(Raw data begins)
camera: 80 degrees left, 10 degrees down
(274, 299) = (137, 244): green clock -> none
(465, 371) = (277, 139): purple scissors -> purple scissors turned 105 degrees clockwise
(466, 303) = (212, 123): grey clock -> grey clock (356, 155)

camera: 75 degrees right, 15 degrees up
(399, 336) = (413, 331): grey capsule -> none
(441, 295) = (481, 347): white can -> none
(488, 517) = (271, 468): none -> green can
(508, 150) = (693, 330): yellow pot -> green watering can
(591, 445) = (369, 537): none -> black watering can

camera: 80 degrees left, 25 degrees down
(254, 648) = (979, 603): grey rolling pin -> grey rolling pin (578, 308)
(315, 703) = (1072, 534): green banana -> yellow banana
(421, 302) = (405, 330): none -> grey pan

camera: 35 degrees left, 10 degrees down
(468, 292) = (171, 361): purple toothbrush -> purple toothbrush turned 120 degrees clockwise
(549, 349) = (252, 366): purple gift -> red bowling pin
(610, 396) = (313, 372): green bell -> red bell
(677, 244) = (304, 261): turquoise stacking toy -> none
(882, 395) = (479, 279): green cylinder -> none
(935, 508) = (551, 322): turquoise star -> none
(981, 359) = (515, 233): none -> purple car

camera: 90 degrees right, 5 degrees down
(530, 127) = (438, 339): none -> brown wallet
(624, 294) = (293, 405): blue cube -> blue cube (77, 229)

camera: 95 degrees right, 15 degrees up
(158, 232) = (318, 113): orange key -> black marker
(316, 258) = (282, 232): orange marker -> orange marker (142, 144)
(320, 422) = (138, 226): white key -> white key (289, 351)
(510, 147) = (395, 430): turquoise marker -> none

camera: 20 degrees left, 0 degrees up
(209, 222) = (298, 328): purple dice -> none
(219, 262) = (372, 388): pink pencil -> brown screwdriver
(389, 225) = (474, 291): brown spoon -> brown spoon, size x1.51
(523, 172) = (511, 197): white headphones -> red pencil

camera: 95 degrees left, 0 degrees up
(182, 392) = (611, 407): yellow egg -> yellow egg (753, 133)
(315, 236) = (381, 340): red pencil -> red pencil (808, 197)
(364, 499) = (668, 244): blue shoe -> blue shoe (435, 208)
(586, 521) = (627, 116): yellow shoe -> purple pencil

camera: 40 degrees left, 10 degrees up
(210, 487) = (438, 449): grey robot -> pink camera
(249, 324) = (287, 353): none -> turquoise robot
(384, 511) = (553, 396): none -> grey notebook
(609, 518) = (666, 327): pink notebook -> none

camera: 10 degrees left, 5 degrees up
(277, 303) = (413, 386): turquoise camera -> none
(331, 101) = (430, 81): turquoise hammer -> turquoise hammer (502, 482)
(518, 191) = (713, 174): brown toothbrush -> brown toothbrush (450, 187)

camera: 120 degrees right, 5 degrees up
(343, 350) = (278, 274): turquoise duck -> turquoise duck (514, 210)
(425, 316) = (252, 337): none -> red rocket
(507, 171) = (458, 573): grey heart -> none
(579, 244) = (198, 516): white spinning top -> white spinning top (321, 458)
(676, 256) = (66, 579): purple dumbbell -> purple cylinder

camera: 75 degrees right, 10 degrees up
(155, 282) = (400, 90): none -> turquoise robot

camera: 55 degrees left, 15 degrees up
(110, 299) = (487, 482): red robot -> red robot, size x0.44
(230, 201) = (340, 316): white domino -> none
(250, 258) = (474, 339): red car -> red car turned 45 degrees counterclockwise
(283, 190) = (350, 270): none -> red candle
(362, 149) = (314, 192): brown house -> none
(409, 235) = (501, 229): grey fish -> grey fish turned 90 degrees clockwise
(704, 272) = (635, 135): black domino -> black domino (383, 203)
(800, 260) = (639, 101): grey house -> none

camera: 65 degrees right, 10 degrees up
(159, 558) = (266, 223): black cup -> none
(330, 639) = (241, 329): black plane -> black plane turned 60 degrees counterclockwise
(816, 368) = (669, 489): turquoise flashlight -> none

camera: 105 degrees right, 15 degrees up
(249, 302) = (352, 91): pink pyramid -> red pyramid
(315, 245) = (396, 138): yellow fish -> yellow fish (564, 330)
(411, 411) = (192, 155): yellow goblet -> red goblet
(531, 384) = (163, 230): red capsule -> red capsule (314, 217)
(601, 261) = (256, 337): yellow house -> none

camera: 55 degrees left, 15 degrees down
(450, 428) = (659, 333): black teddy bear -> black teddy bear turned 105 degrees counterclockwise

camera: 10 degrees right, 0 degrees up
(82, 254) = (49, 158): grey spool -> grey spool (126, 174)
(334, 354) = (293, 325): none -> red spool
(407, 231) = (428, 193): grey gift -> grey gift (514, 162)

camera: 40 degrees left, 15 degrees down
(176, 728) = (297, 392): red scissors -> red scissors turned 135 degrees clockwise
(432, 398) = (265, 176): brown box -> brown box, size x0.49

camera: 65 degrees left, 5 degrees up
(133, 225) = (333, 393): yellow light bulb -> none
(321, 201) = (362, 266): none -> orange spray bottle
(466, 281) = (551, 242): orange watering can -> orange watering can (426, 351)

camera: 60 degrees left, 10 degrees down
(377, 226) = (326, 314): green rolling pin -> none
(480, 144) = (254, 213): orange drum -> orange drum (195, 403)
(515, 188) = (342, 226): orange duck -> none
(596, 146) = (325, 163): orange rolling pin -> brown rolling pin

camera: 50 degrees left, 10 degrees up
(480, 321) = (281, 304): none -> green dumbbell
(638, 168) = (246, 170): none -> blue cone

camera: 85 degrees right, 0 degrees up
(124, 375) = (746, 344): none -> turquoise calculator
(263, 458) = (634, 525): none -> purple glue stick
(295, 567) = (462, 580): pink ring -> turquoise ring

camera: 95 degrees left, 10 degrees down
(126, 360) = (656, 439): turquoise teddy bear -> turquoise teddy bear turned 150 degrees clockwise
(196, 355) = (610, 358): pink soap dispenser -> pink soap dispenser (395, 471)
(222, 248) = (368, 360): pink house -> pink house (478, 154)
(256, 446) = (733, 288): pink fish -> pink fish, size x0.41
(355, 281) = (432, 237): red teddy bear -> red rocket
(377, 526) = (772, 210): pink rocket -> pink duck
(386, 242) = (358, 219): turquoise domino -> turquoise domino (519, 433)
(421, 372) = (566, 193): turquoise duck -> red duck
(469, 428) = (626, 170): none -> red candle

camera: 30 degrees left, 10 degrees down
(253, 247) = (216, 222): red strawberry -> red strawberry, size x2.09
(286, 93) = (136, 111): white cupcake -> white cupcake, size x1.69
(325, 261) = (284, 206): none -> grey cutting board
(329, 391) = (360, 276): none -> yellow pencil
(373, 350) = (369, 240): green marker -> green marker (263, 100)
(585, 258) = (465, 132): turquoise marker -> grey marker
(Raw data ends)
From the first record to the last, print each one exactly.

camera: 80 degrees left, 10 degrees down
(274, 299) = (137, 244): green clock -> none
(465, 371) = (277, 139): purple scissors -> purple scissors turned 105 degrees clockwise
(466, 303) = (212, 123): grey clock -> grey clock (356, 155)

camera: 75 degrees right, 15 degrees up
(399, 336) = (413, 331): grey capsule -> none
(441, 295) = (481, 347): white can -> none
(488, 517) = (271, 468): none -> green can
(508, 150) = (693, 330): yellow pot -> green watering can
(591, 445) = (369, 537): none -> black watering can

camera: 80 degrees left, 25 degrees down
(254, 648) = (979, 603): grey rolling pin -> grey rolling pin (578, 308)
(315, 703) = (1072, 534): green banana -> yellow banana
(421, 302) = (405, 330): none -> grey pan

camera: 35 degrees left, 10 degrees down
(468, 292) = (171, 361): purple toothbrush -> purple toothbrush turned 120 degrees clockwise
(549, 349) = (252, 366): purple gift -> red bowling pin
(610, 396) = (313, 372): green bell -> red bell
(677, 244) = (304, 261): turquoise stacking toy -> none
(882, 395) = (479, 279): green cylinder -> none
(935, 508) = (551, 322): turquoise star -> none
(981, 359) = (515, 233): none -> purple car

camera: 90 degrees right, 5 degrees down
(530, 127) = (438, 339): none -> brown wallet
(624, 294) = (293, 405): blue cube -> blue cube (77, 229)

camera: 95 degrees right, 15 degrees up
(158, 232) = (318, 113): orange key -> black marker
(316, 258) = (282, 232): orange marker -> orange marker (142, 144)
(320, 422) = (138, 226): white key -> white key (289, 351)
(510, 147) = (395, 430): turquoise marker -> none

camera: 20 degrees left, 0 degrees up
(209, 222) = (298, 328): purple dice -> none
(219, 262) = (372, 388): pink pencil -> brown screwdriver
(389, 225) = (474, 291): brown spoon -> brown spoon, size x1.51
(523, 172) = (511, 197): white headphones -> red pencil

camera: 95 degrees left, 0 degrees up
(182, 392) = (611, 407): yellow egg -> yellow egg (753, 133)
(315, 236) = (381, 340): red pencil -> red pencil (808, 197)
(364, 499) = (668, 244): blue shoe -> blue shoe (435, 208)
(586, 521) = (627, 116): yellow shoe -> purple pencil

camera: 40 degrees left, 10 degrees up
(210, 487) = (438, 449): grey robot -> pink camera
(249, 324) = (287, 353): none -> turquoise robot
(384, 511) = (553, 396): none -> grey notebook
(609, 518) = (666, 327): pink notebook -> none

camera: 10 degrees left, 5 degrees up
(277, 303) = (413, 386): turquoise camera -> none
(331, 101) = (430, 81): turquoise hammer -> turquoise hammer (502, 482)
(518, 191) = (713, 174): brown toothbrush -> brown toothbrush (450, 187)

camera: 120 degrees right, 5 degrees up
(343, 350) = (278, 274): turquoise duck -> turquoise duck (514, 210)
(425, 316) = (252, 337): none -> red rocket
(507, 171) = (458, 573): grey heart -> none
(579, 244) = (198, 516): white spinning top -> white spinning top (321, 458)
(676, 256) = (66, 579): purple dumbbell -> purple cylinder

camera: 75 degrees right, 10 degrees up
(155, 282) = (400, 90): none -> turquoise robot

camera: 55 degrees left, 15 degrees up
(110, 299) = (487, 482): red robot -> red robot, size x0.44
(230, 201) = (340, 316): white domino -> none
(250, 258) = (474, 339): red car -> red car turned 45 degrees counterclockwise
(283, 190) = (350, 270): none -> red candle
(362, 149) = (314, 192): brown house -> none
(409, 235) = (501, 229): grey fish -> grey fish turned 90 degrees clockwise
(704, 272) = (635, 135): black domino -> black domino (383, 203)
(800, 260) = (639, 101): grey house -> none

camera: 65 degrees right, 10 degrees up
(159, 558) = (266, 223): black cup -> none
(330, 639) = (241, 329): black plane -> black plane turned 60 degrees counterclockwise
(816, 368) = (669, 489): turquoise flashlight -> none

camera: 105 degrees right, 15 degrees up
(249, 302) = (352, 91): pink pyramid -> red pyramid
(315, 245) = (396, 138): yellow fish -> yellow fish (564, 330)
(411, 411) = (192, 155): yellow goblet -> red goblet
(531, 384) = (163, 230): red capsule -> red capsule (314, 217)
(601, 261) = (256, 337): yellow house -> none

camera: 55 degrees left, 15 degrees down
(450, 428) = (659, 333): black teddy bear -> black teddy bear turned 105 degrees counterclockwise

camera: 10 degrees right, 0 degrees up
(82, 254) = (49, 158): grey spool -> grey spool (126, 174)
(334, 354) = (293, 325): none -> red spool
(407, 231) = (428, 193): grey gift -> grey gift (514, 162)

camera: 40 degrees left, 15 degrees down
(176, 728) = (297, 392): red scissors -> red scissors turned 135 degrees clockwise
(432, 398) = (265, 176): brown box -> brown box, size x0.49

camera: 65 degrees left, 5 degrees up
(133, 225) = (333, 393): yellow light bulb -> none
(321, 201) = (362, 266): none -> orange spray bottle
(466, 281) = (551, 242): orange watering can -> orange watering can (426, 351)

camera: 60 degrees left, 10 degrees down
(377, 226) = (326, 314): green rolling pin -> none
(480, 144) = (254, 213): orange drum -> orange drum (195, 403)
(515, 188) = (342, 226): orange duck -> none
(596, 146) = (325, 163): orange rolling pin -> brown rolling pin

camera: 50 degrees left, 10 degrees up
(480, 321) = (281, 304): none -> green dumbbell
(638, 168) = (246, 170): none -> blue cone

camera: 85 degrees right, 0 degrees up
(124, 375) = (746, 344): none -> turquoise calculator
(263, 458) = (634, 525): none -> purple glue stick
(295, 567) = (462, 580): pink ring -> turquoise ring

camera: 95 degrees left, 10 degrees down
(126, 360) = (656, 439): turquoise teddy bear -> turquoise teddy bear turned 150 degrees clockwise
(196, 355) = (610, 358): pink soap dispenser -> pink soap dispenser (395, 471)
(222, 248) = (368, 360): pink house -> pink house (478, 154)
(256, 446) = (733, 288): pink fish -> pink fish, size x0.41
(355, 281) = (432, 237): red teddy bear -> red rocket
(377, 526) = (772, 210): pink rocket -> pink duck
(386, 242) = (358, 219): turquoise domino -> turquoise domino (519, 433)
(421, 372) = (566, 193): turquoise duck -> red duck
(469, 428) = (626, 170): none -> red candle

camera: 30 degrees left, 10 degrees down
(253, 247) = (216, 222): red strawberry -> red strawberry, size x2.09
(286, 93) = (136, 111): white cupcake -> white cupcake, size x1.69
(325, 261) = (284, 206): none -> grey cutting board
(329, 391) = (360, 276): none -> yellow pencil
(373, 350) = (369, 240): green marker -> green marker (263, 100)
(585, 258) = (465, 132): turquoise marker -> grey marker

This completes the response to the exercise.